■ **TASK INSTRUCTIONS**:
Each line below with the string "purple" should be copied.
** Opening INPUT block **
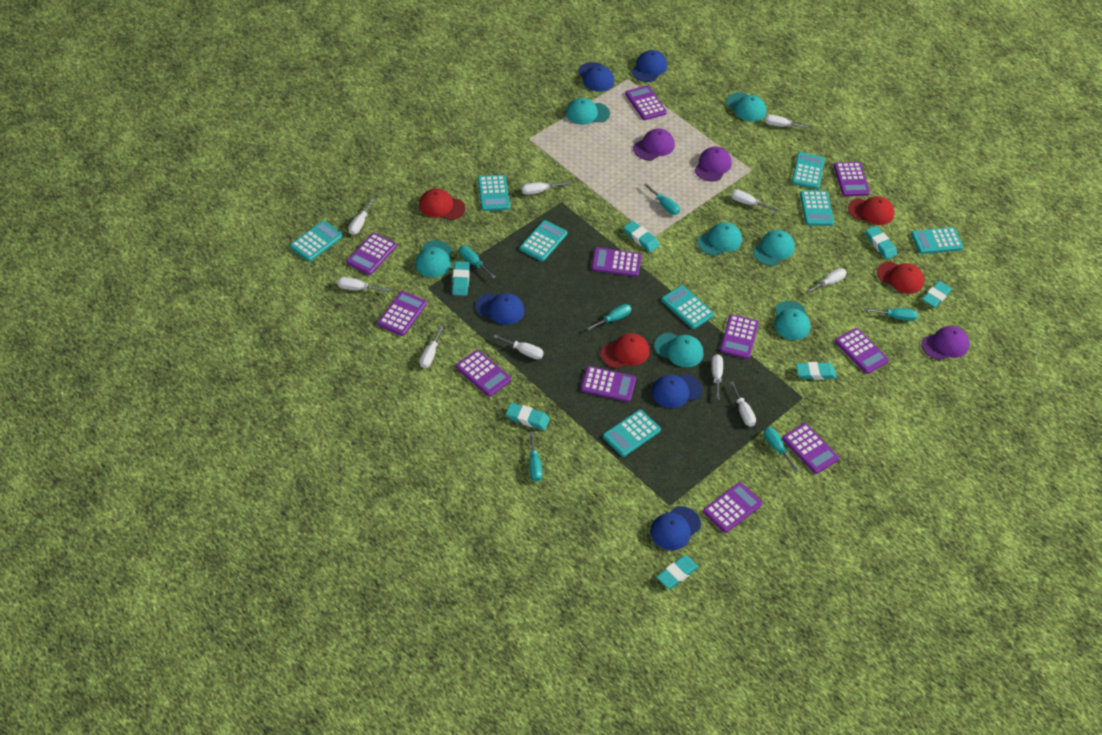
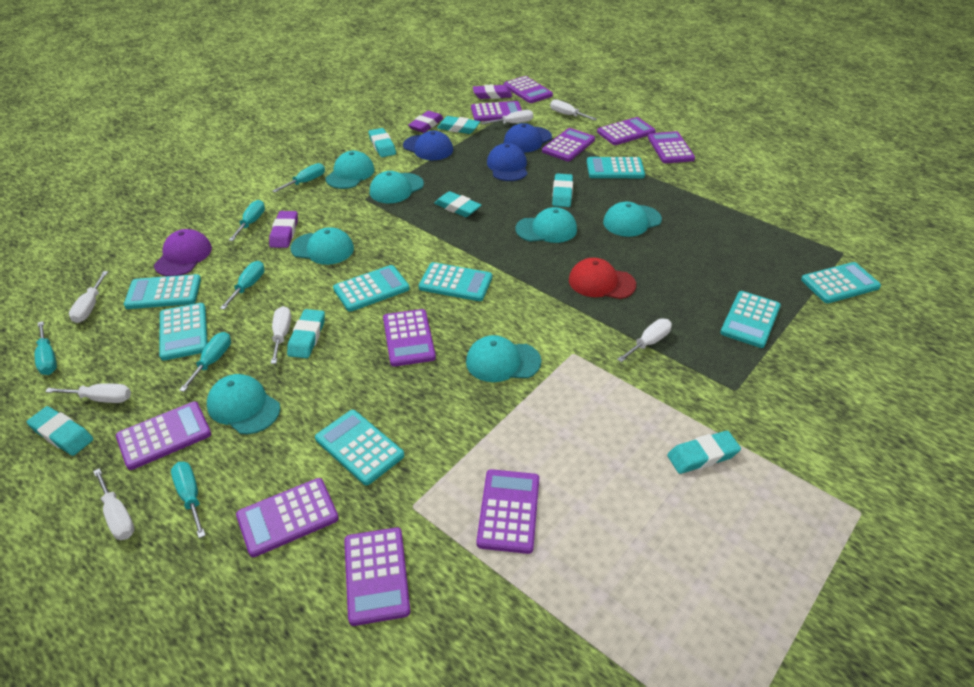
blue cap: [475,293,524,325] [578,62,614,92] [632,50,667,82] [650,506,701,550] [652,374,702,408] = 5 -> [403,131,453,160] [487,143,528,181] [504,123,552,152] = 3
purple calculator: [346,233,396,275] [378,291,427,336] [456,350,511,397] [581,366,636,402] [591,247,642,277] [625,85,667,120] [703,482,762,533] [720,314,759,359] [782,423,839,474] [834,162,870,196] [835,328,889,374] = 11 -> [116,401,211,470] [236,478,339,557] [344,527,410,626] [383,309,436,367] [471,101,522,121] [476,469,539,554] [504,76,553,103] [542,128,595,161] [597,117,656,145] [648,131,695,163] = 10
purple cap: [633,129,675,160] [695,146,732,182] [921,326,970,360] = 3 -> [154,229,212,276] = 1
purple eraser: none = 0 -> [269,211,298,248] [408,111,443,133] [473,85,512,99] = 3
red cap: [419,188,465,220] [601,333,649,369] [848,196,894,225] [877,261,924,294] = 4 -> [569,258,636,299] = 1
white screwdriver: [337,277,390,291] [348,199,375,235] [420,326,444,368] [494,335,544,359] [521,182,570,195] [711,354,723,400] [730,381,756,427] [731,190,778,212] [765,115,812,128] [806,268,847,293] = 10 -> [45,383,131,403] [69,271,108,323] [93,468,135,540] [271,306,291,364] [481,110,533,124] [550,99,597,120] [617,318,672,362] = 7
** Closing INPUT block **
■ **RESULT OF THIS EXERCISE**:
purple calculator: [346,233,396,275] [378,291,427,336] [456,350,511,397] [581,366,636,402] [591,247,642,277] [625,85,667,120] [703,482,762,533] [720,314,759,359] [782,423,839,474] [834,162,870,196] [835,328,889,374] = 11 -> [116,401,211,470] [236,478,339,557] [344,527,410,626] [383,309,436,367] [471,101,522,121] [476,469,539,554] [504,76,553,103] [542,128,595,161] [597,117,656,145] [648,131,695,163] = 10
purple cap: [633,129,675,160] [695,146,732,182] [921,326,970,360] = 3 -> [154,229,212,276] = 1
purple eraser: none = 0 -> [269,211,298,248] [408,111,443,133] [473,85,512,99] = 3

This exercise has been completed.